__Records for the task__.
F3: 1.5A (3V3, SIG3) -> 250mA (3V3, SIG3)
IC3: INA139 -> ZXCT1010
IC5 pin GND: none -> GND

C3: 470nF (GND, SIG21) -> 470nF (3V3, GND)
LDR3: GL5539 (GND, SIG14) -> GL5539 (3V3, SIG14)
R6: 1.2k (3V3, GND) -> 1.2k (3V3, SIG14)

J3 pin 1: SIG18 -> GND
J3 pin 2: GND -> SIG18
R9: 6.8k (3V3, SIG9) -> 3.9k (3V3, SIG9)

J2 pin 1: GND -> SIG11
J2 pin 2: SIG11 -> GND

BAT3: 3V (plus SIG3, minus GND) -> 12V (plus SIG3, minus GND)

__Try it__. Produce a verbatim copy of each record above.

__Output below__.
F3: 1.5A (3V3, SIG3) -> 250mA (3V3, SIG3)
IC3: INA139 -> ZXCT1010
IC5 pin GND: none -> GND

C3: 470nF (GND, SIG21) -> 470nF (3V3, GND)
LDR3: GL5539 (GND, SIG14) -> GL5539 (3V3, SIG14)
R6: 1.2k (3V3, GND) -> 1.2k (3V3, SIG14)

J3 pin 1: SIG18 -> GND
J3 pin 2: GND -> SIG18
R9: 6.8k (3V3, SIG9) -> 3.9k (3V3, SIG9)

J2 pin 1: GND -> SIG11
J2 pin 2: SIG11 -> GND

BAT3: 3V (plus SIG3, minus GND) -> 12V (plus SIG3, minus GND)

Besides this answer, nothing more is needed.